* [What is needed] Output the lines of the records below exactly, beginning at their first line and ending at the line with "op=new; now=blue_battery; in_second=501,249"; include no pictures.

START Information shown

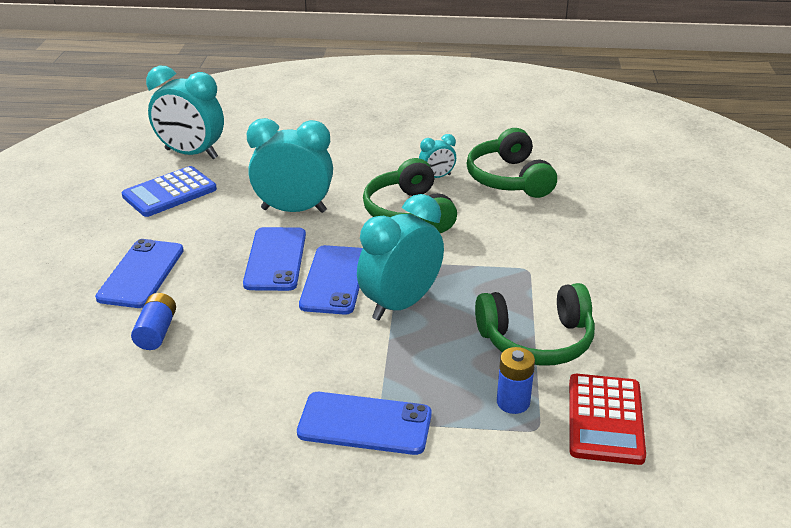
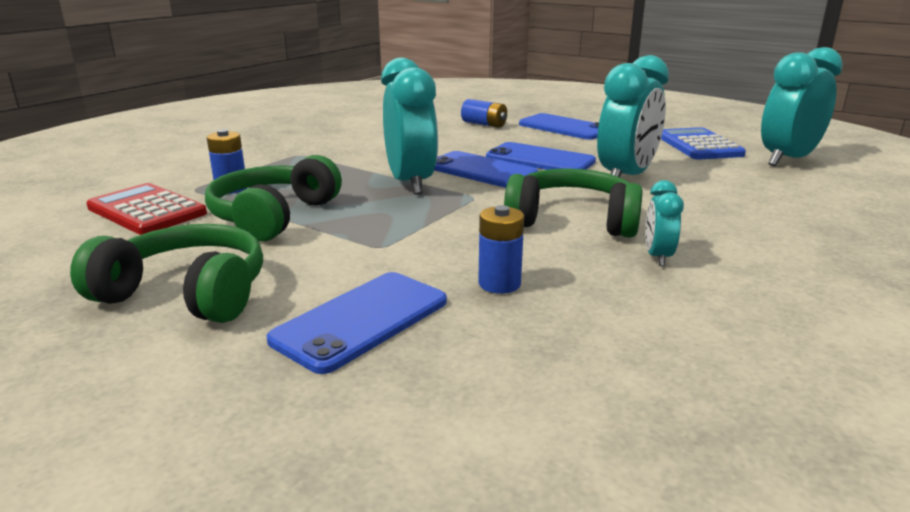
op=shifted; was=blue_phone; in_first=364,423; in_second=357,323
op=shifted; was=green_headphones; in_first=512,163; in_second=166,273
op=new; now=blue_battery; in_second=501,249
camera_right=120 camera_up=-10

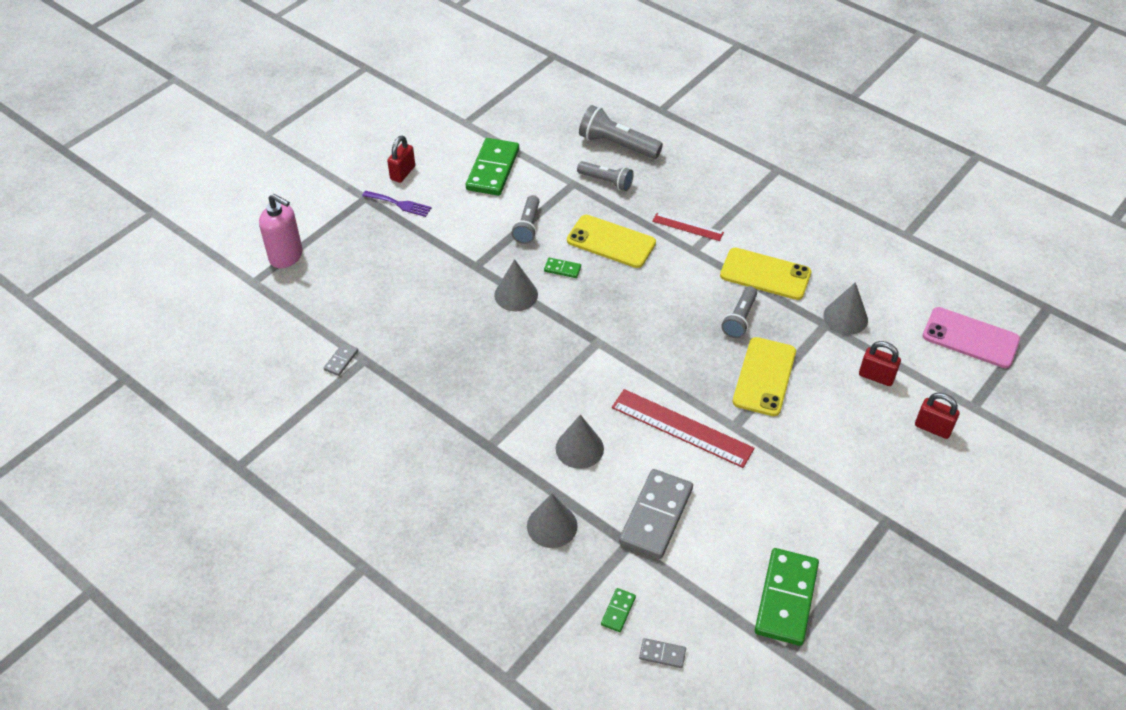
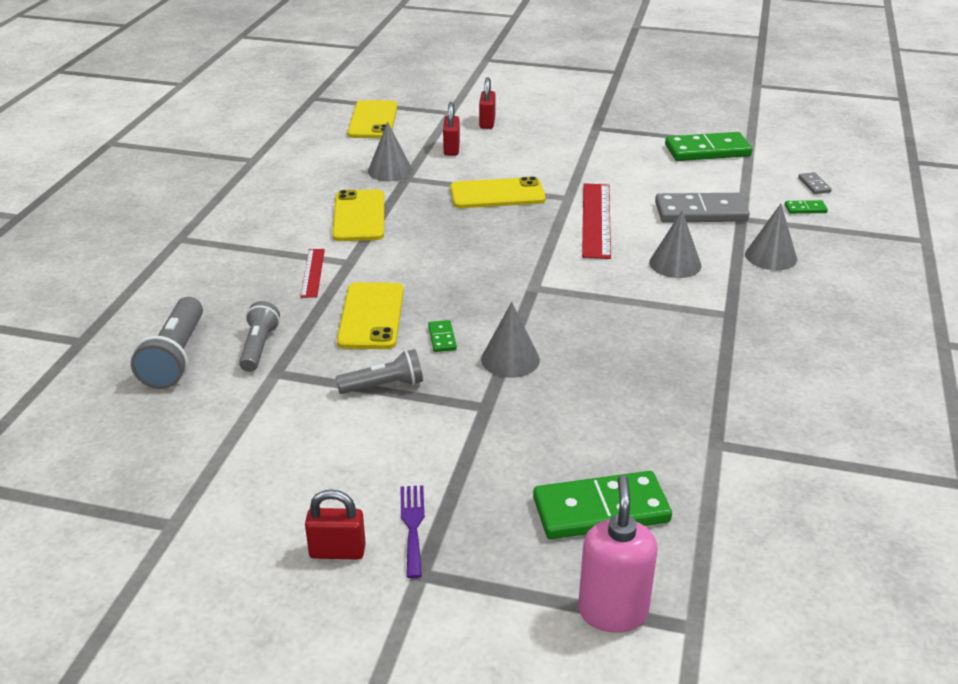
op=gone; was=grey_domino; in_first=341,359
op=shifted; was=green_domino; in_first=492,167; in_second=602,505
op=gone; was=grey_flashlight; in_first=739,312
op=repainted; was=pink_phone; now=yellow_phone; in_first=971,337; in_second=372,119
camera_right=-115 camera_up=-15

END Information shown

* [Expected answer]
op=shifted; was=blue_phone; in_first=364,423; in_second=357,323
op=shifted; was=green_headphones; in_first=512,163; in_second=166,273
op=new; now=blue_battery; in_second=501,249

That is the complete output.